---- Records for the task

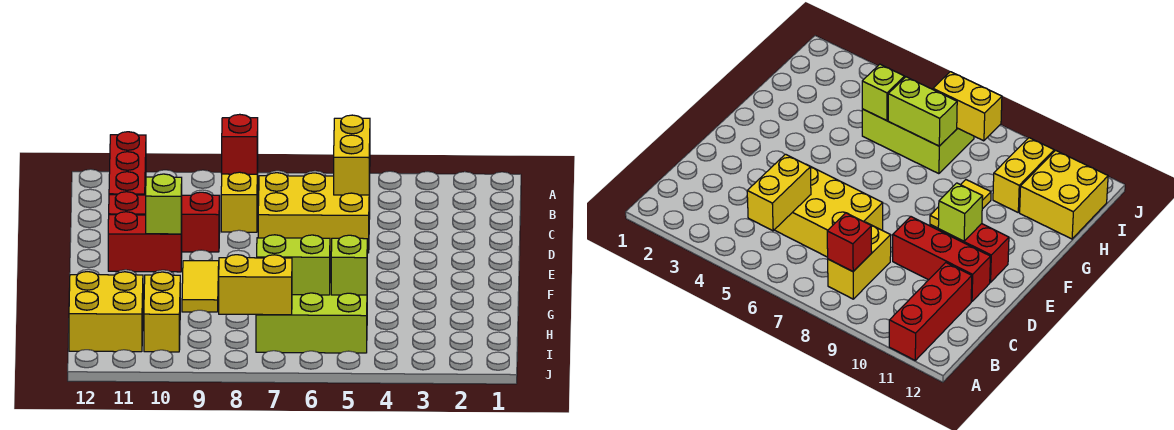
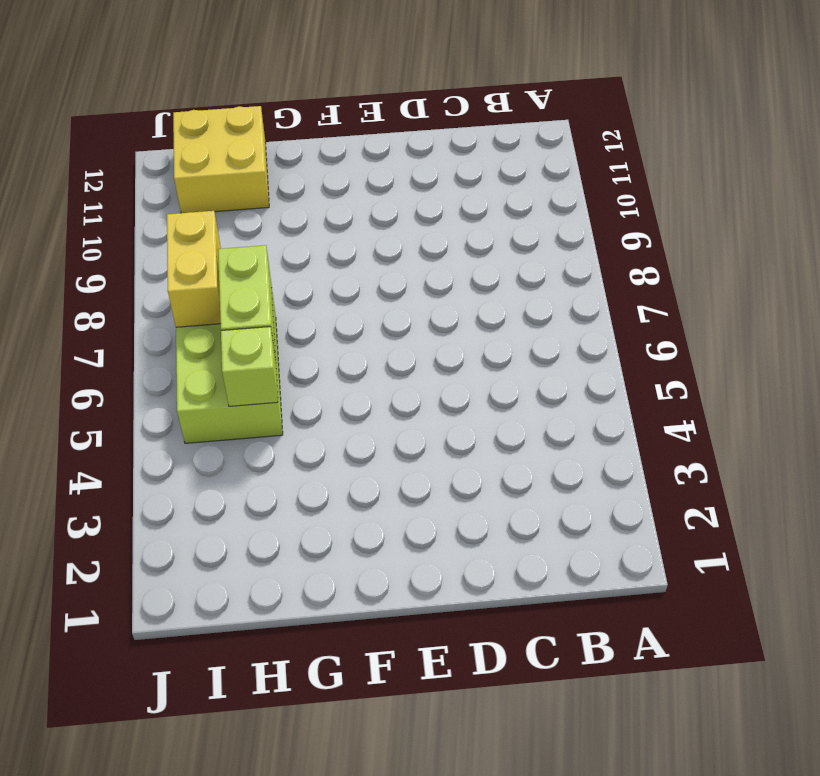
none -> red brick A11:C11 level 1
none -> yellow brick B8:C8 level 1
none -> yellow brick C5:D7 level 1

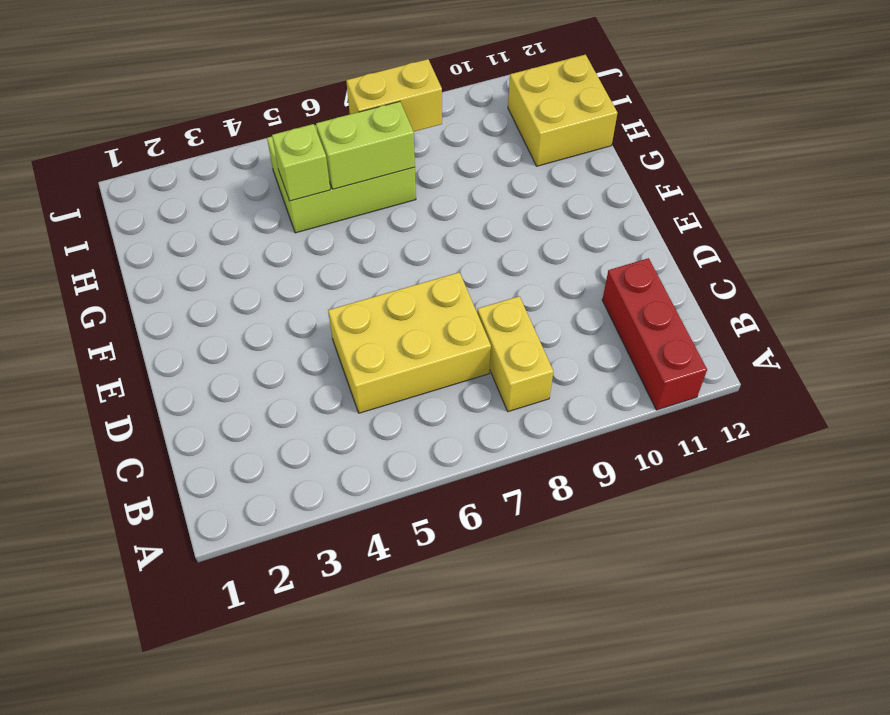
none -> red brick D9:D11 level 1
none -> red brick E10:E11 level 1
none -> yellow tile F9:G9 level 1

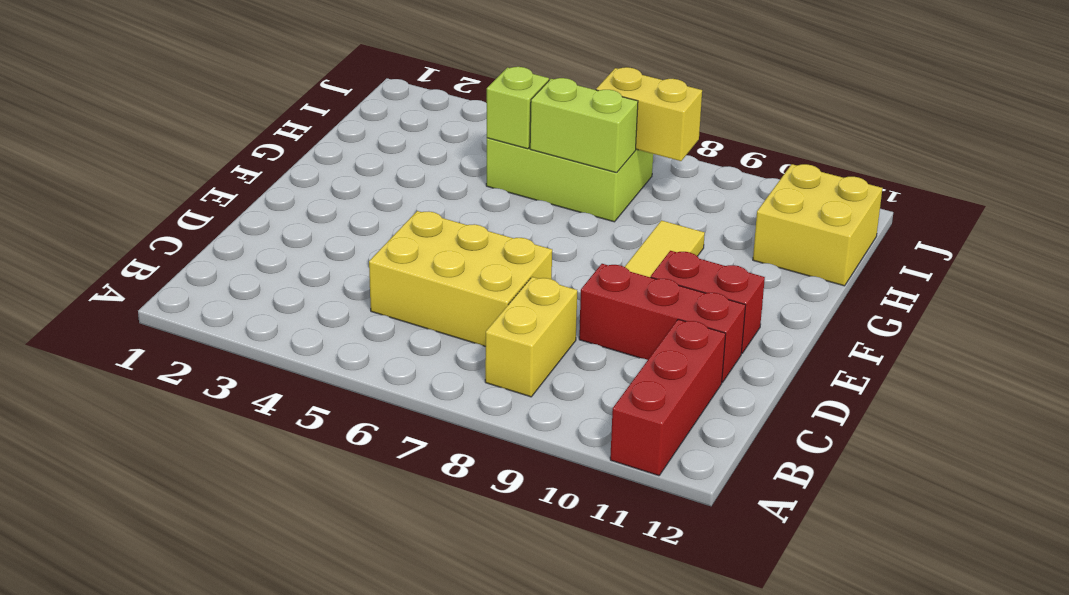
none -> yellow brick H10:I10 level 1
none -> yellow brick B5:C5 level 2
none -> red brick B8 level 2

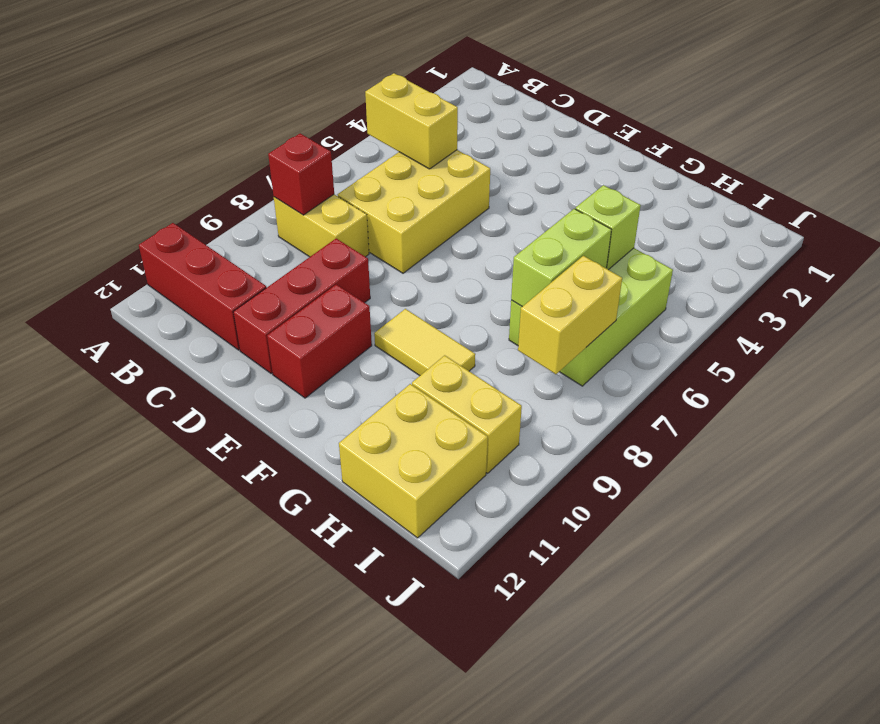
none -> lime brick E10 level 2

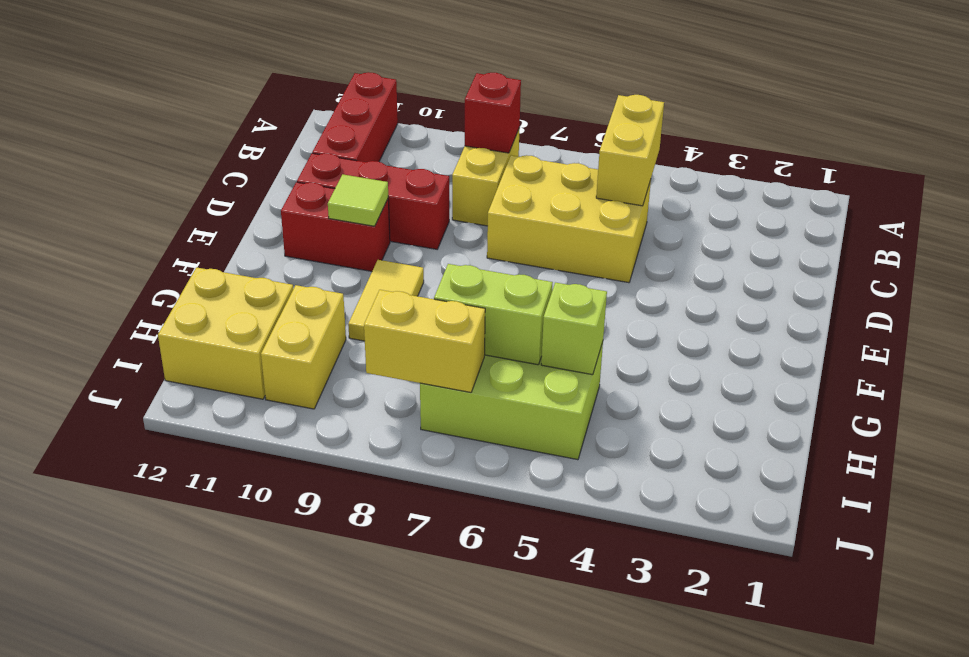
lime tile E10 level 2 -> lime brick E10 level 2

--------

**Work request**
Could you retype exactly, and only, the lines running from the one with "none -> yellow brick H10:I10 level 1" to the last line of the listing, while leaving any pictures out?

**Response**
none -> yellow brick H10:I10 level 1
none -> yellow brick B5:C5 level 2
none -> red brick B8 level 2

none -> lime brick E10 level 2

lime tile E10 level 2 -> lime brick E10 level 2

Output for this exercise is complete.